Without including any image, retype the records word for word.

================

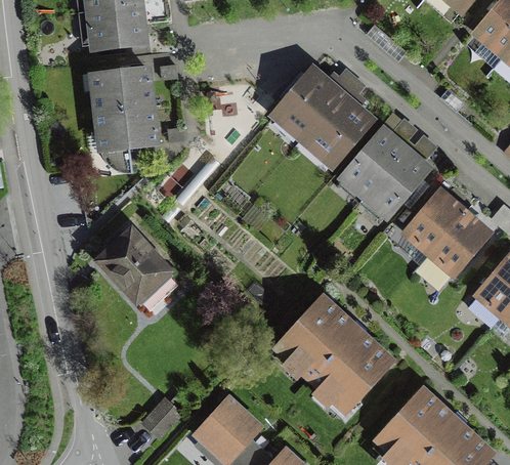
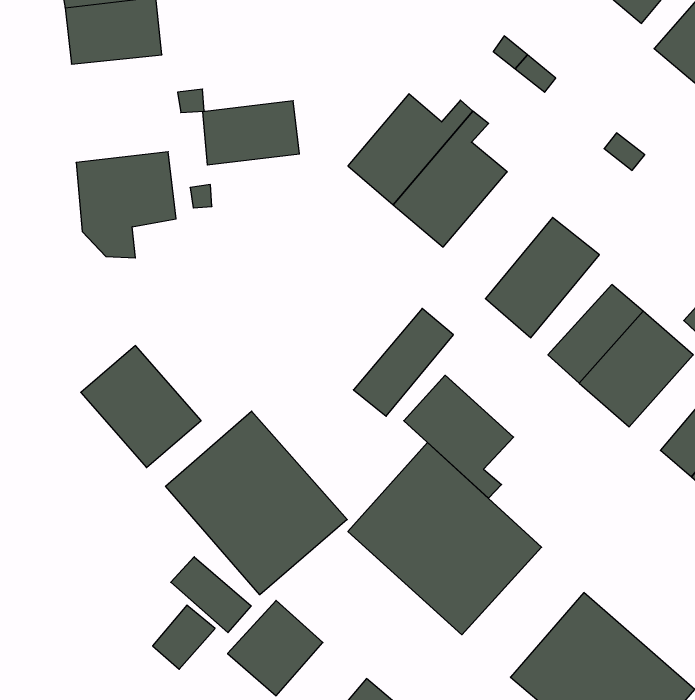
building: [88,67,152,109] -> [203,101,299,165]
building: [338,127,403,198] -> [353,308,453,416]
building: none -> [404,375,514,498]
building: none -> [166,411,347,595]
building: none -> [171,557,251,633]

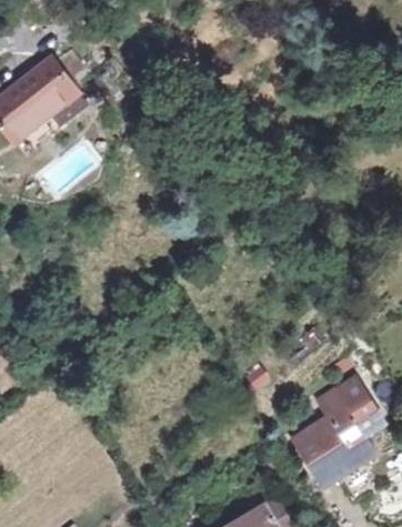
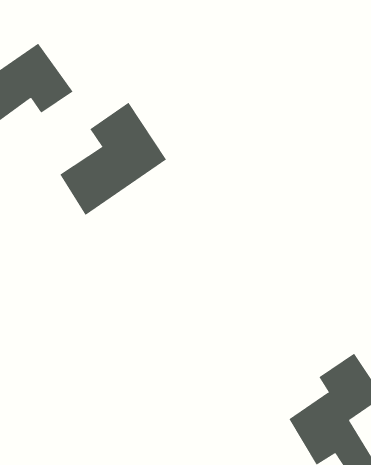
building: none -> [59,102,167,216]

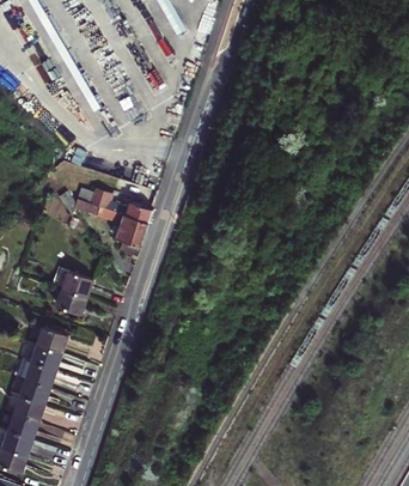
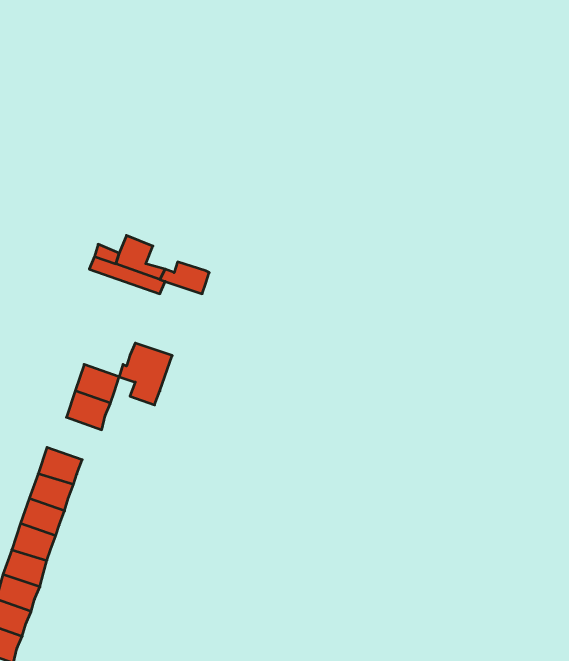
building: [111,215,147,257] -> [119,343,172,405]

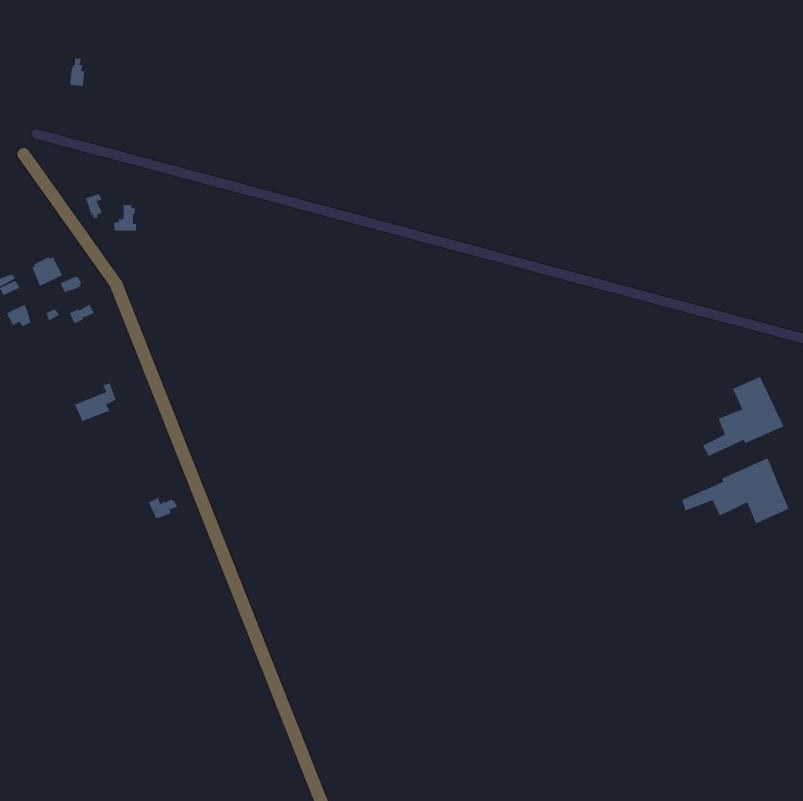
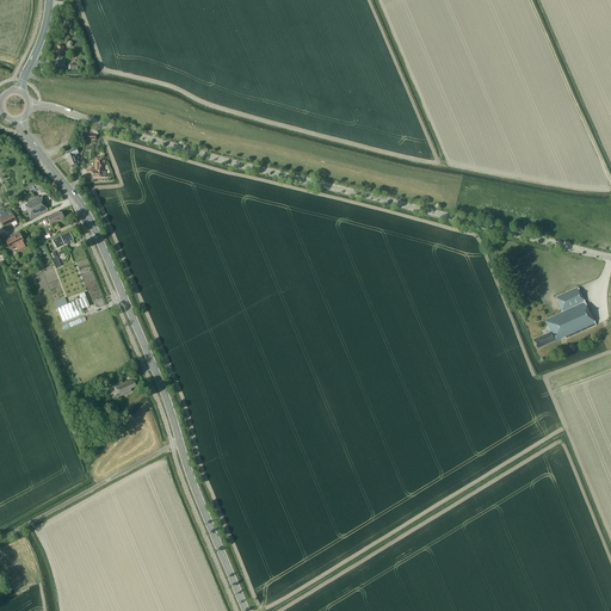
building: [681,457,789,524] -> none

================

Task response>
building: [88,67,152,109] -> [203,101,299,165]
building: [338,127,403,198] -> [353,308,453,416]
building: none -> [404,375,514,498]
building: none -> [166,411,347,595]
building: none -> [171,557,251,633]

building: none -> [59,102,167,216]

building: [111,215,147,257] -> [119,343,172,405]

building: [681,457,789,524] -> none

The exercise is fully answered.